(Records for this task)
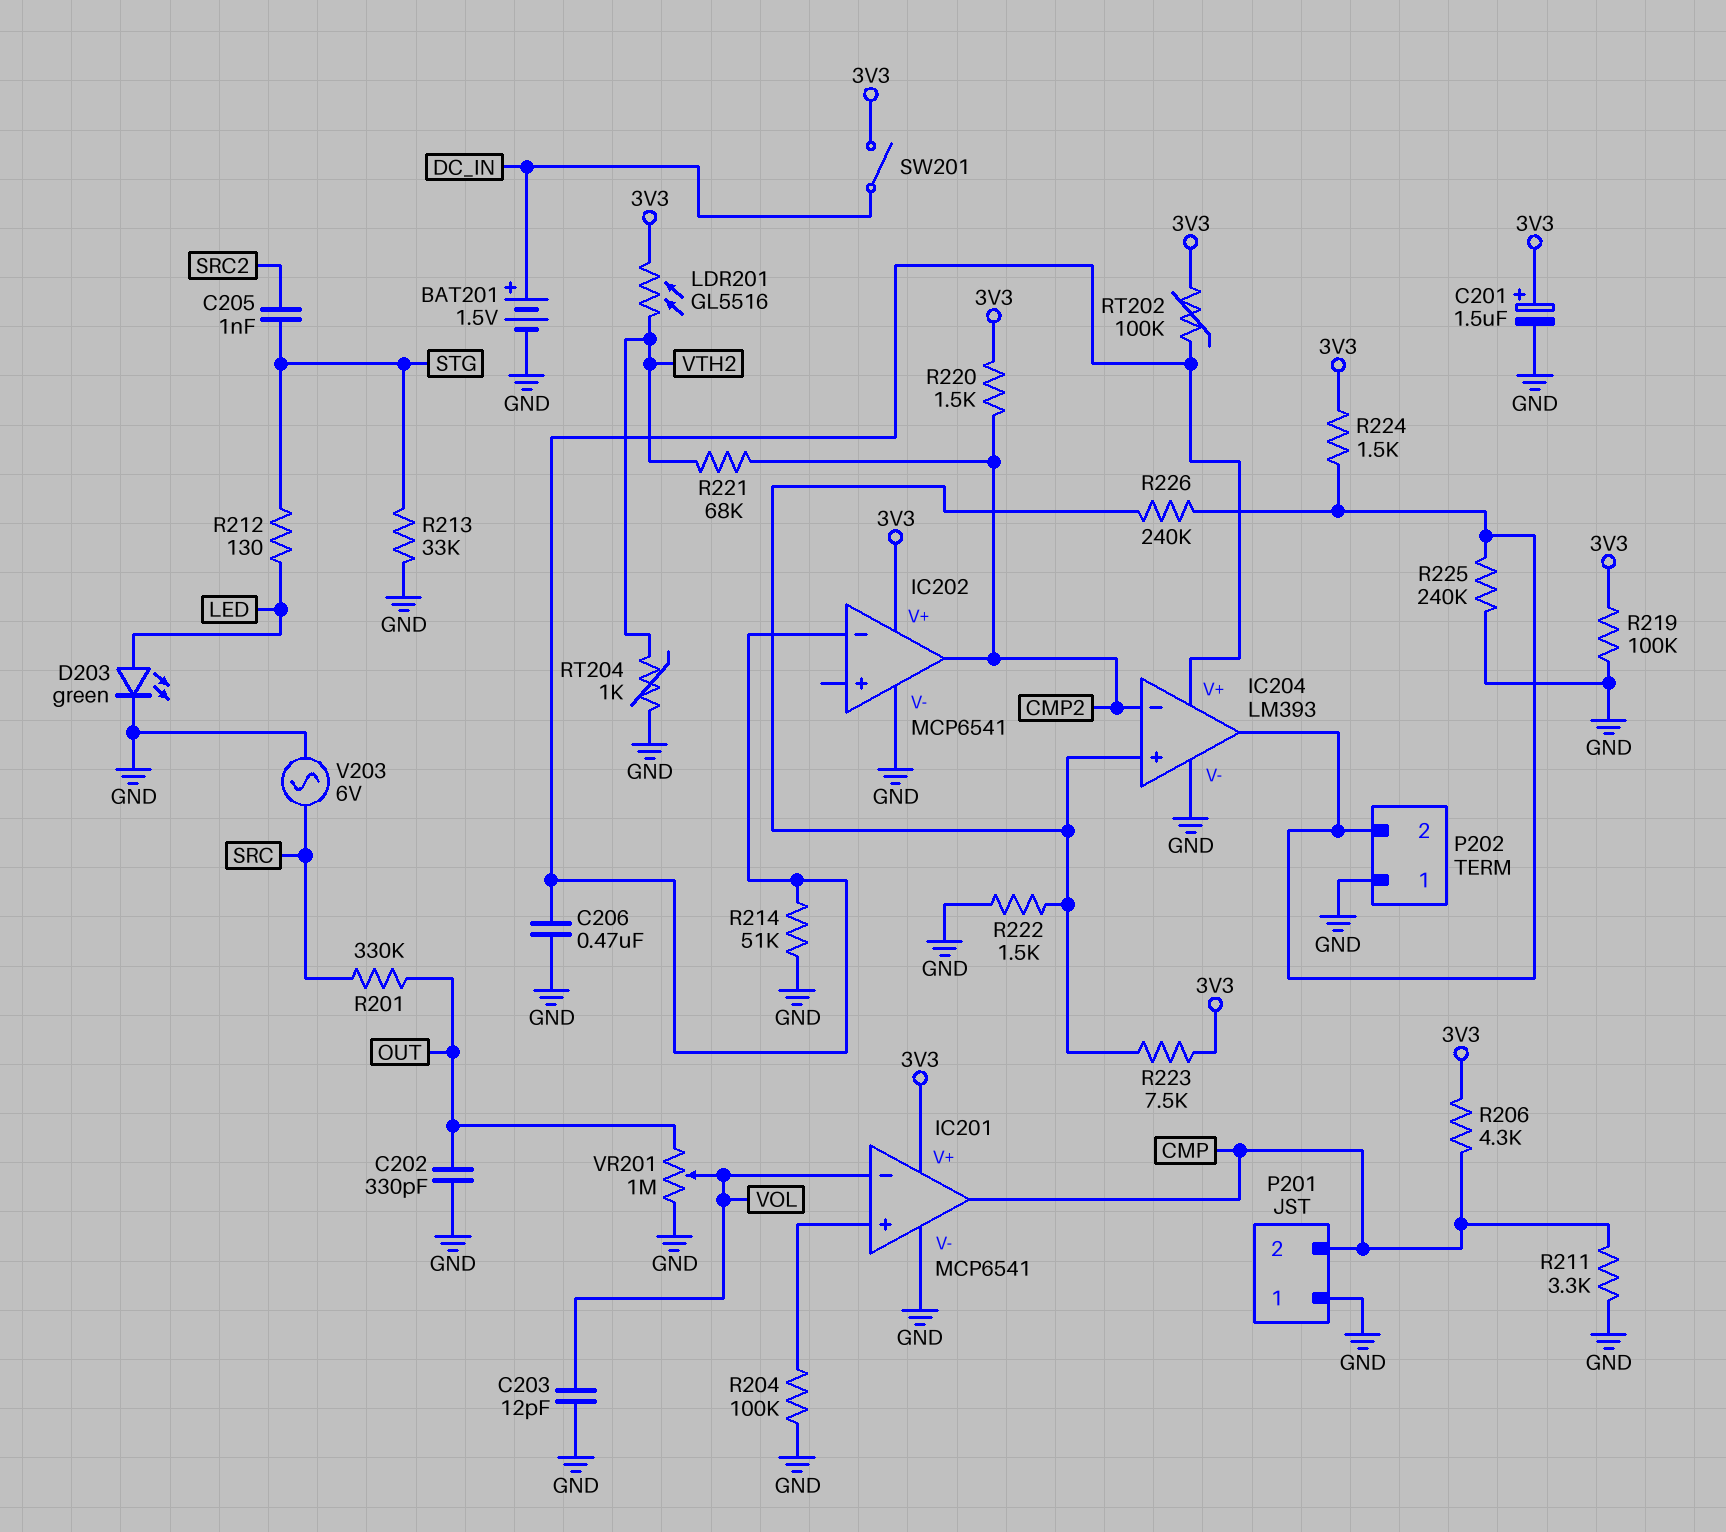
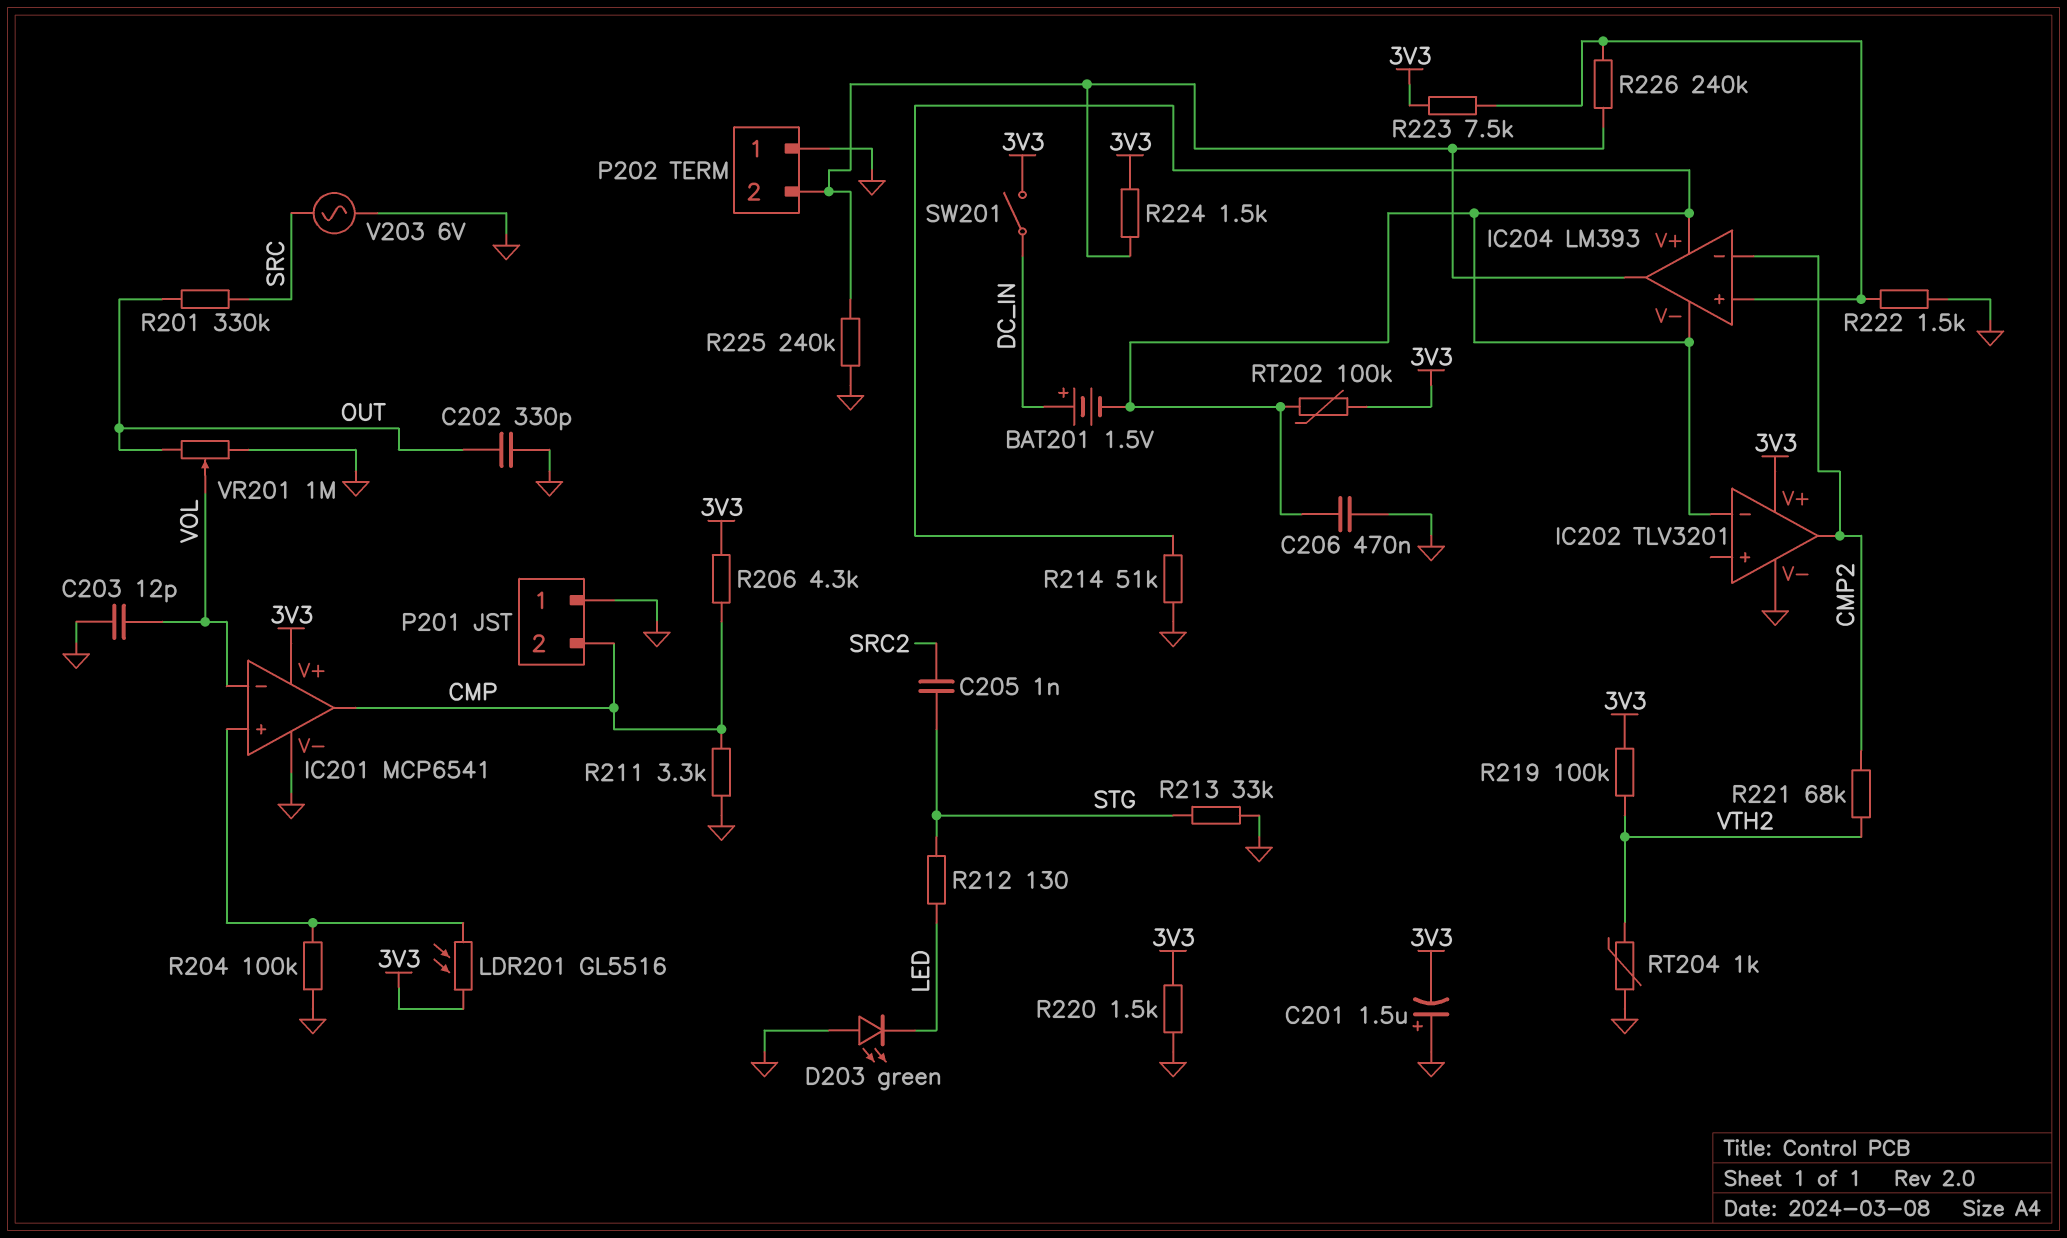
BAT201: 1.5V (plus DC_IN, minus GND) -> 1.5V (plus DC_IN, minus IC202/in-)
C201: 1.5uF (plus 3V3, minus GND) -> 1.5uF (plus GND, minus 3V3)
D203: LED green (A LED, K GND) -> LED green (A GND, K LED)
IC202: MCP6541 -> TLV3201
IC204 pin V-: GND -> IC202/in-
LDR201: GL5516 (3V3, VTH2) -> GL5516 (3V3, IC201/in+)
R219: 100k (3V3, GND) -> 100k (3V3, VTH2)
R220: 1.5k (3V3, CMP2) -> 1.5k (3V3, GND)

(Exercise requirements) Print the listing exactly, minus any pictures.

(Result of this exercise)
BAT201: 1.5V (plus DC_IN, minus GND) -> 1.5V (plus DC_IN, minus IC202/in-)
C201: 1.5uF (plus 3V3, minus GND) -> 1.5uF (plus GND, minus 3V3)
D203: LED green (A LED, K GND) -> LED green (A GND, K LED)
IC202: MCP6541 -> TLV3201
IC204 pin V-: GND -> IC202/in-
LDR201: GL5516 (3V3, VTH2) -> GL5516 (3V3, IC201/in+)
R219: 100k (3V3, GND) -> 100k (3V3, VTH2)
R220: 1.5k (3V3, CMP2) -> 1.5k (3V3, GND)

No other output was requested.